----- EXERCISE DATA -----
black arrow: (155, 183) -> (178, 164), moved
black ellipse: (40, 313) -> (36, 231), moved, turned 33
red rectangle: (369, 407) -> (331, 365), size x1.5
-----
----- EXERCISE DATA -----
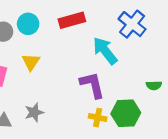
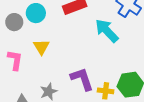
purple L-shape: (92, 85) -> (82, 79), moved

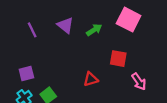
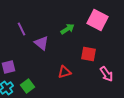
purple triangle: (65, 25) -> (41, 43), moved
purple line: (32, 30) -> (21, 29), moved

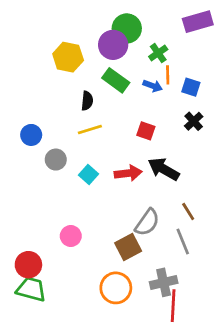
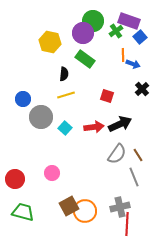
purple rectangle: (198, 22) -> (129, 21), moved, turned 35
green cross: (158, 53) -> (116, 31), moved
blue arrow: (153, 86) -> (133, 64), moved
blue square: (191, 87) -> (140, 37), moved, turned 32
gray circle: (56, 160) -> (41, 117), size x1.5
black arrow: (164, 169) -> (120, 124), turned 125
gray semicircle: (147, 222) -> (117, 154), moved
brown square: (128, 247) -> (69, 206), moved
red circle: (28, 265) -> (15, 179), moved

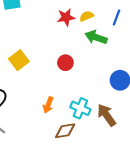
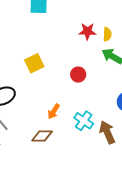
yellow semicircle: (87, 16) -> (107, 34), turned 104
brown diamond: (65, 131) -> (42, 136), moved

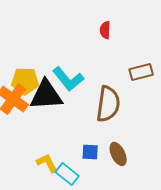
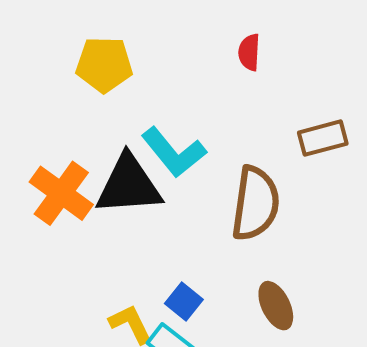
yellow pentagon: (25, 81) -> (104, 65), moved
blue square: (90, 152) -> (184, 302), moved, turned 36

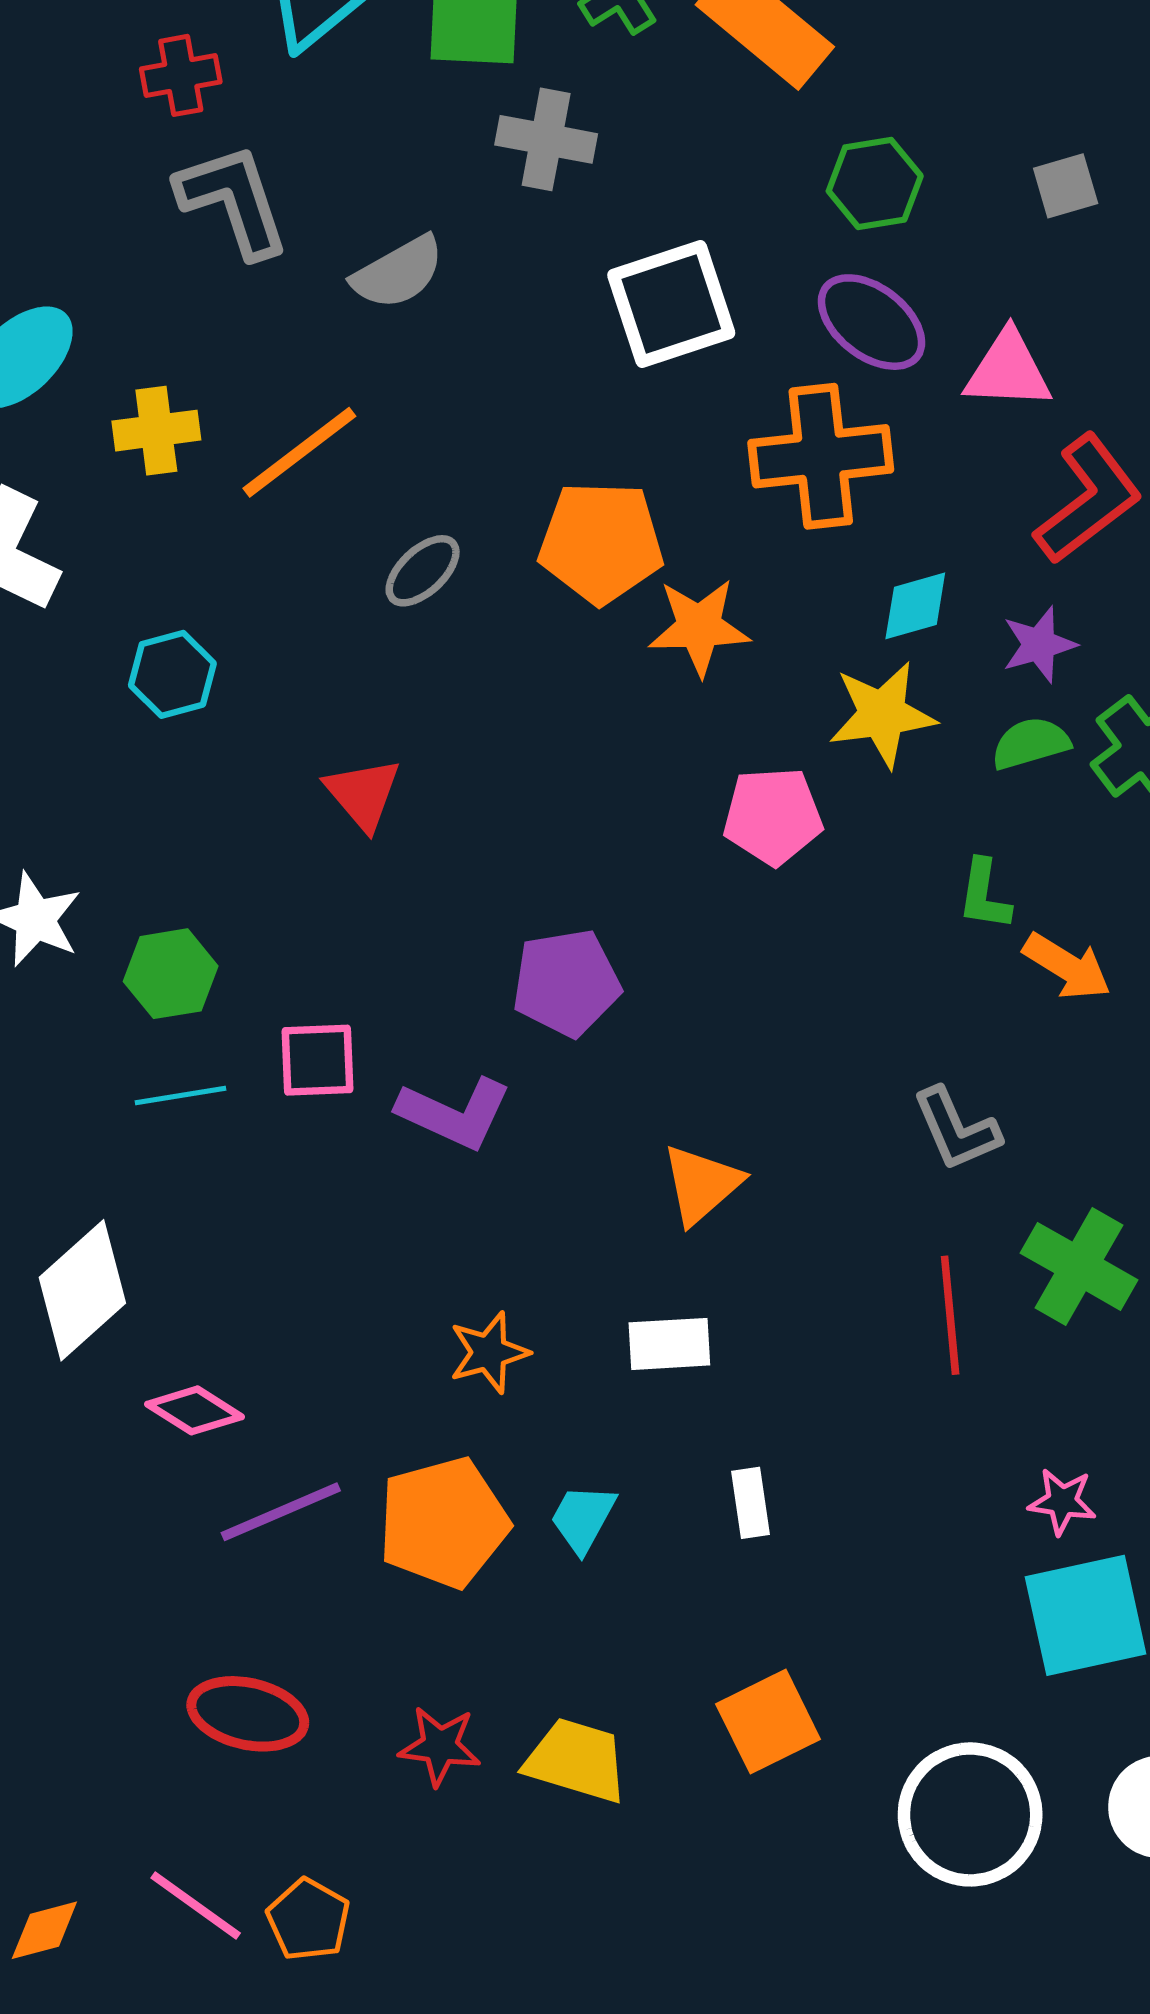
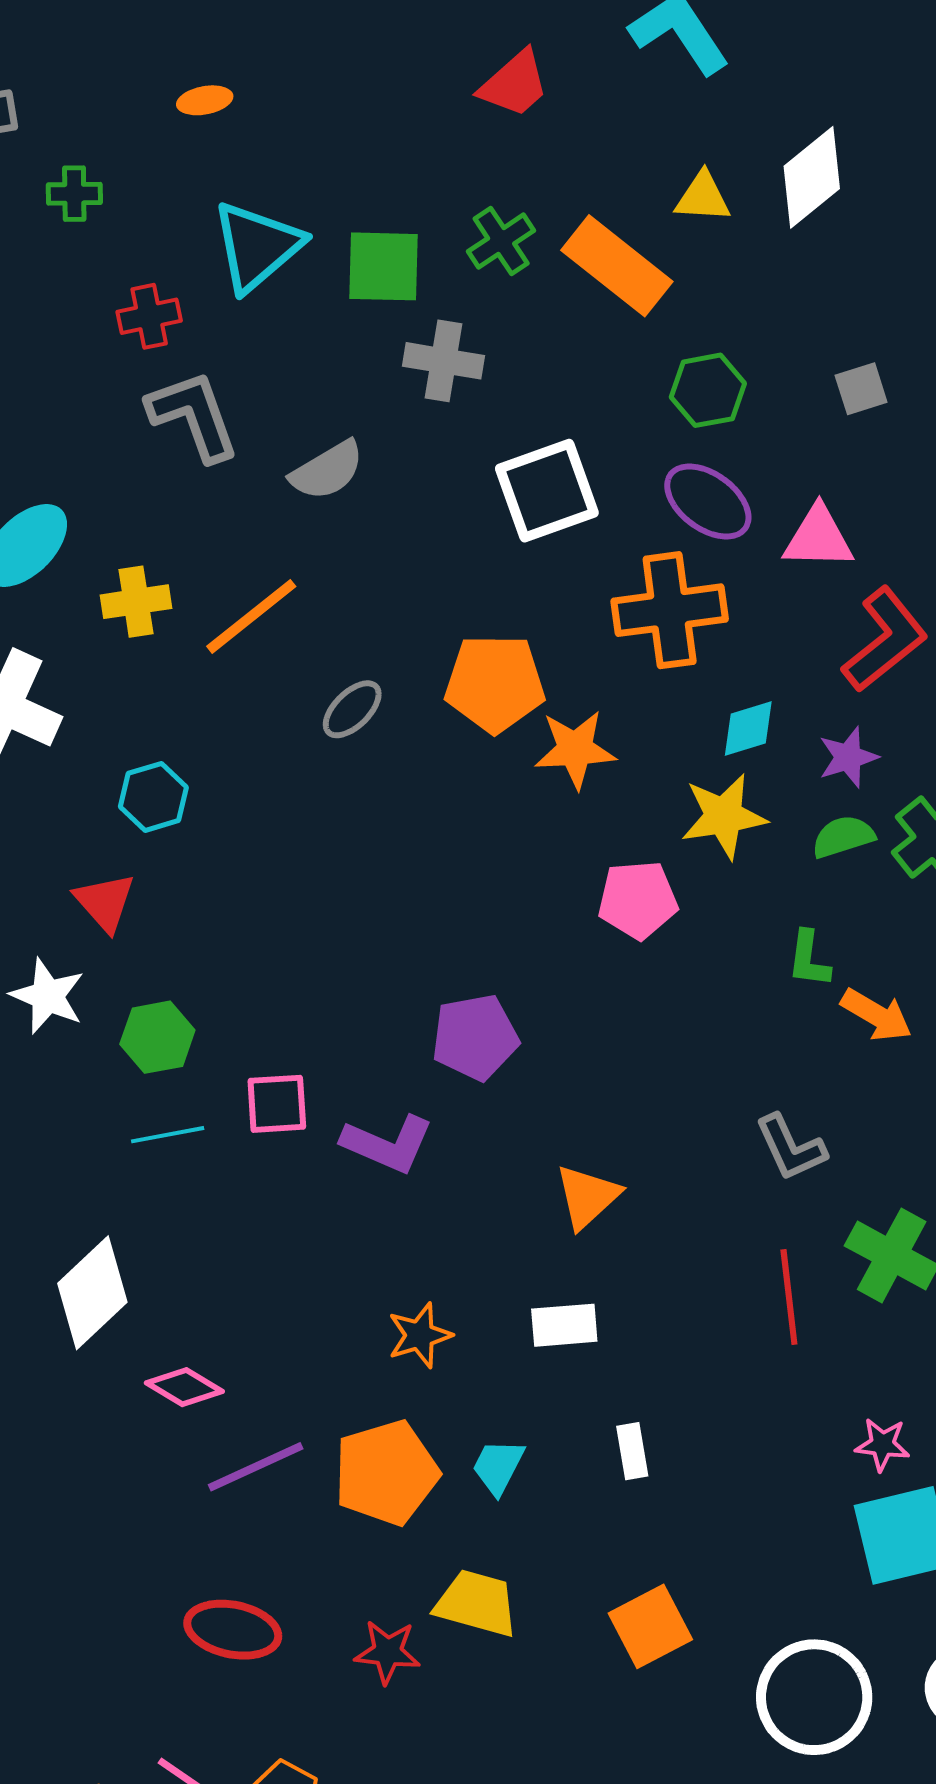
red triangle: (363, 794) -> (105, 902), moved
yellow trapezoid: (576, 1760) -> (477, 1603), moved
-----
# [WHAT IS NEEDED]
Among the lines above, return each one holding the string "size".

# [REPLY]
red rectangle: (369, 407) -> (331, 365), size x1.5
gray circle: (56, 160) -> (41, 117), size x1.5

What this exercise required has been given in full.